Instructions for the task:
Within the data below, how many lines contain "plate"? Reply with the number only.

### Provided data ###

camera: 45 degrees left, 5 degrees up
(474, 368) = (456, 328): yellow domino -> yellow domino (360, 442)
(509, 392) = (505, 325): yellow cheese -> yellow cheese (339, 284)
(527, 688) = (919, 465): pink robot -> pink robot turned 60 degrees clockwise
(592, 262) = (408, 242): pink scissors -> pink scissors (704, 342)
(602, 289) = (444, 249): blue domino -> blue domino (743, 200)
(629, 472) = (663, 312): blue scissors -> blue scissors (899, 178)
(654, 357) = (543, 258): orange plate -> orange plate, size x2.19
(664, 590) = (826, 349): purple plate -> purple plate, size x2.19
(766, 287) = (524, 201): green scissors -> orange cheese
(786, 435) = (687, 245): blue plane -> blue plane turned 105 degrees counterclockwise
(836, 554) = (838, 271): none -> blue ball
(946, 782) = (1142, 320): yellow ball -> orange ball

###
### Provided data ###

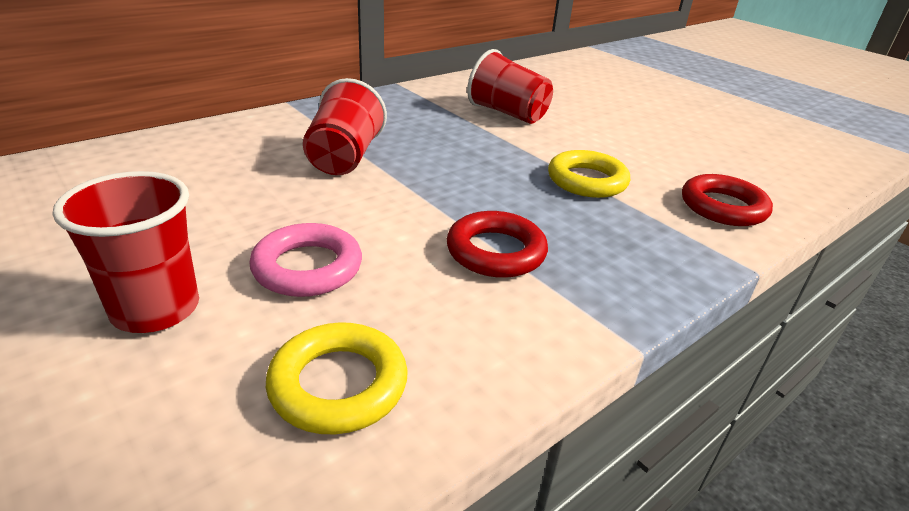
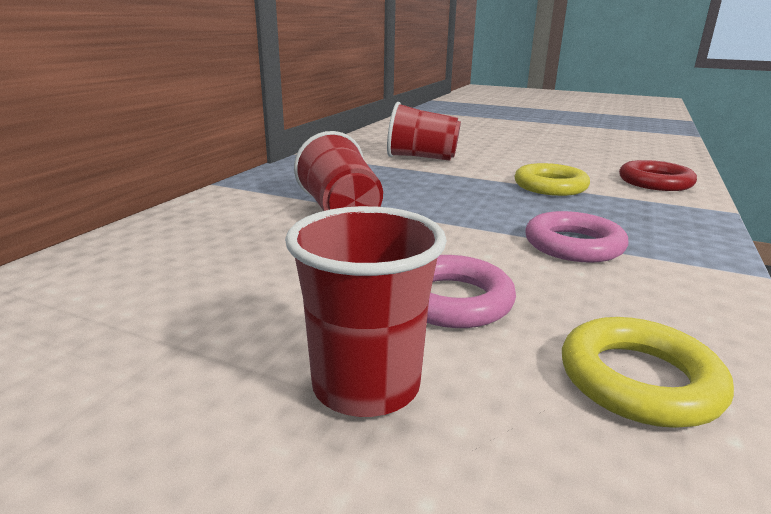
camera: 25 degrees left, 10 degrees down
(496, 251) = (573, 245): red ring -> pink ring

###

Solution to this problem:
2